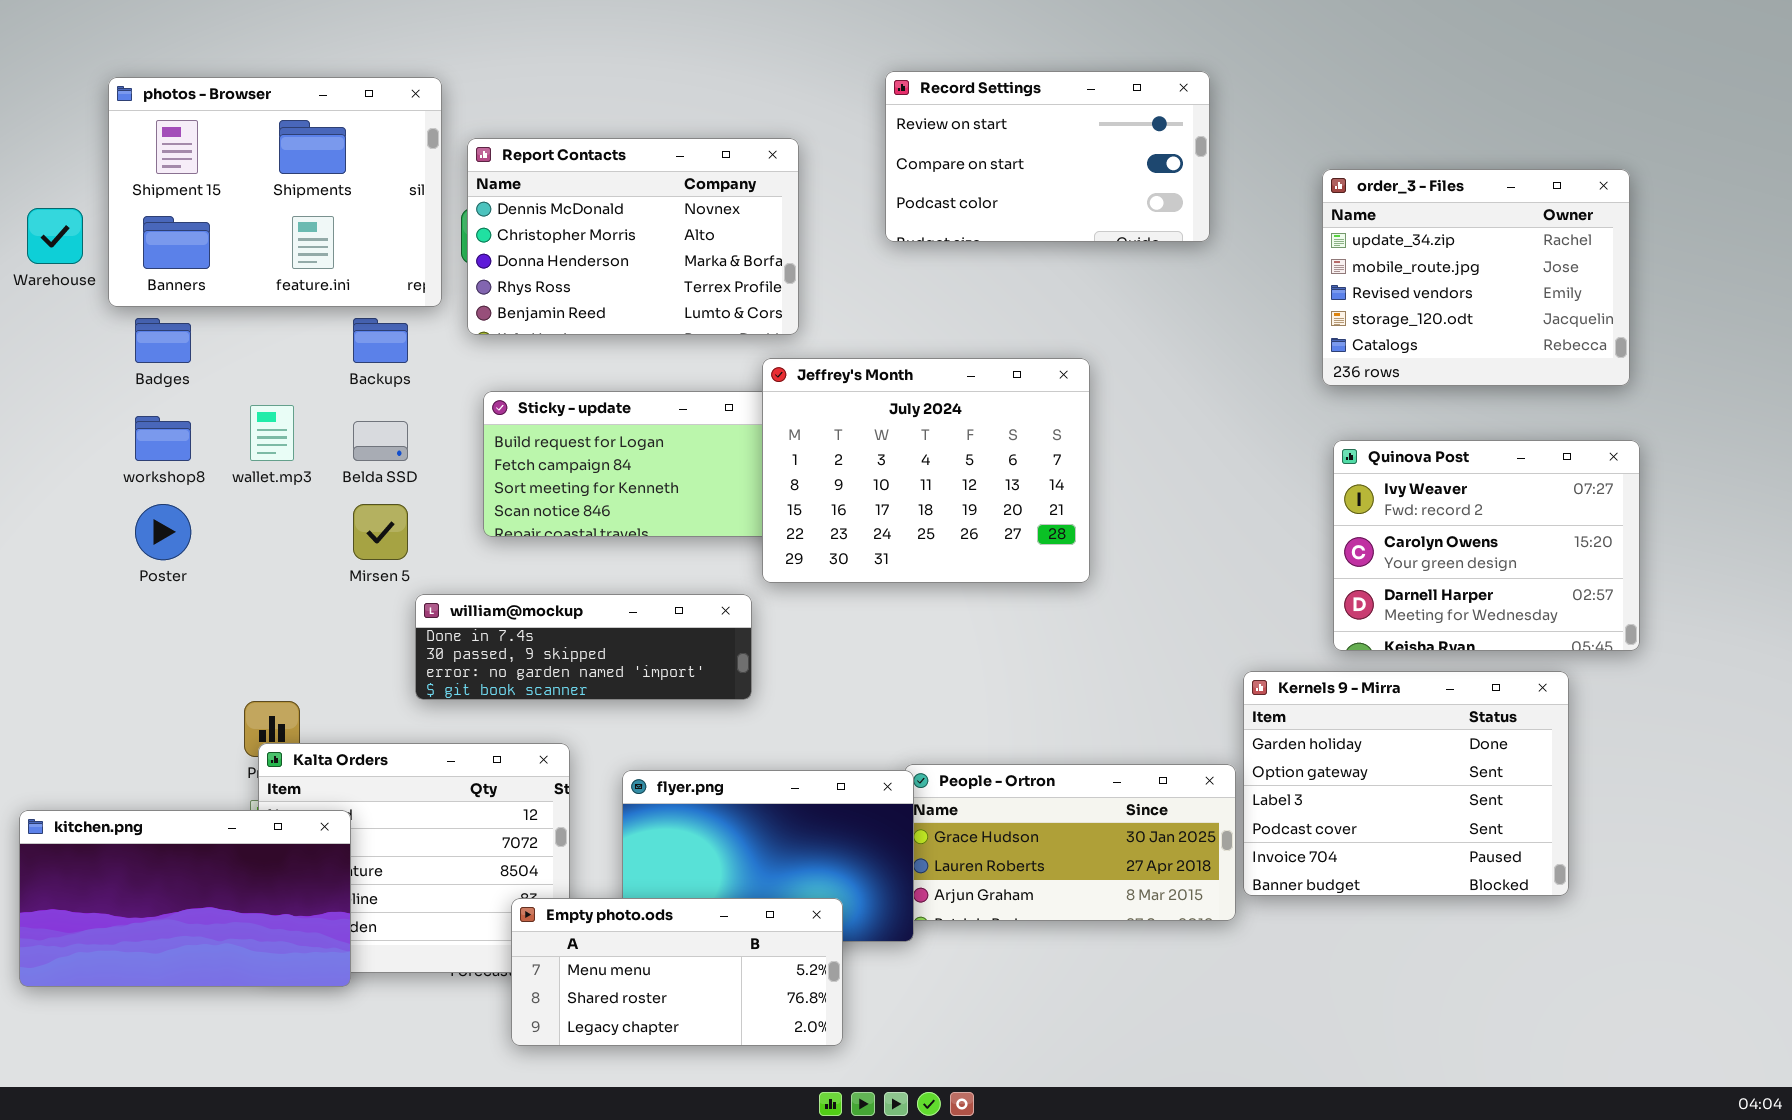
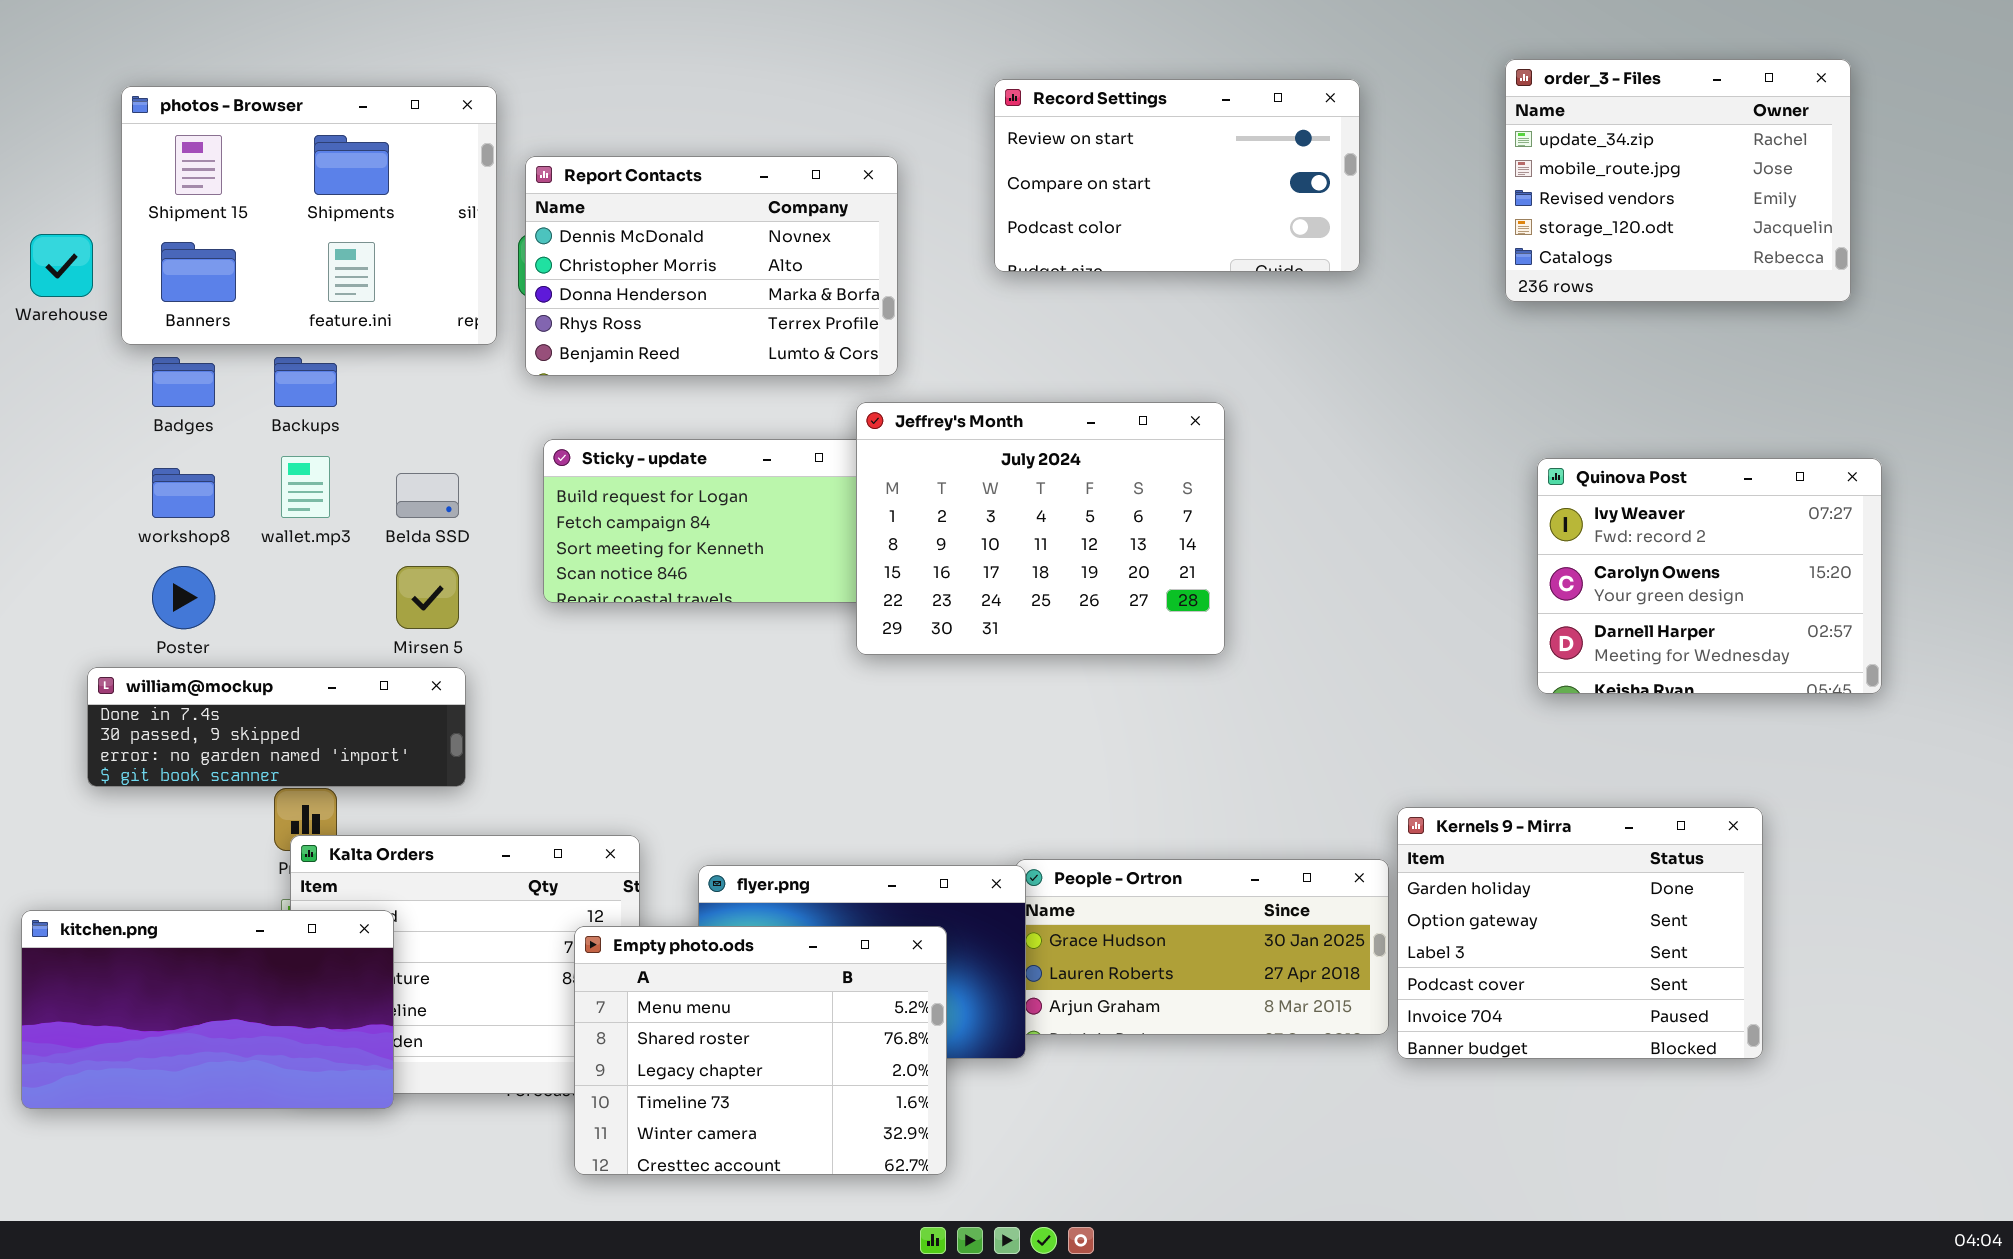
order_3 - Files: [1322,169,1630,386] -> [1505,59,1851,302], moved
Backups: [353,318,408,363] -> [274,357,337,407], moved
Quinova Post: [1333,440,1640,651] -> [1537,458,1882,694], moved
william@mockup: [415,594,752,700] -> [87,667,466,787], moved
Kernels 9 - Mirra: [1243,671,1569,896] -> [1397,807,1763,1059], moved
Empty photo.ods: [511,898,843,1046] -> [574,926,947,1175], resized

(TASK TO COMPLETE): Return, word for word, the line containing "Kernels 9 - Mirra: [1243,671,1569,896]" and all lines after it through the last line of the records, and nothing else.

(RESPONSE):
Kernels 9 - Mirra: [1243,671,1569,896] -> [1397,807,1763,1059], moved
Empty photo.ods: [511,898,843,1046] -> [574,926,947,1175], resized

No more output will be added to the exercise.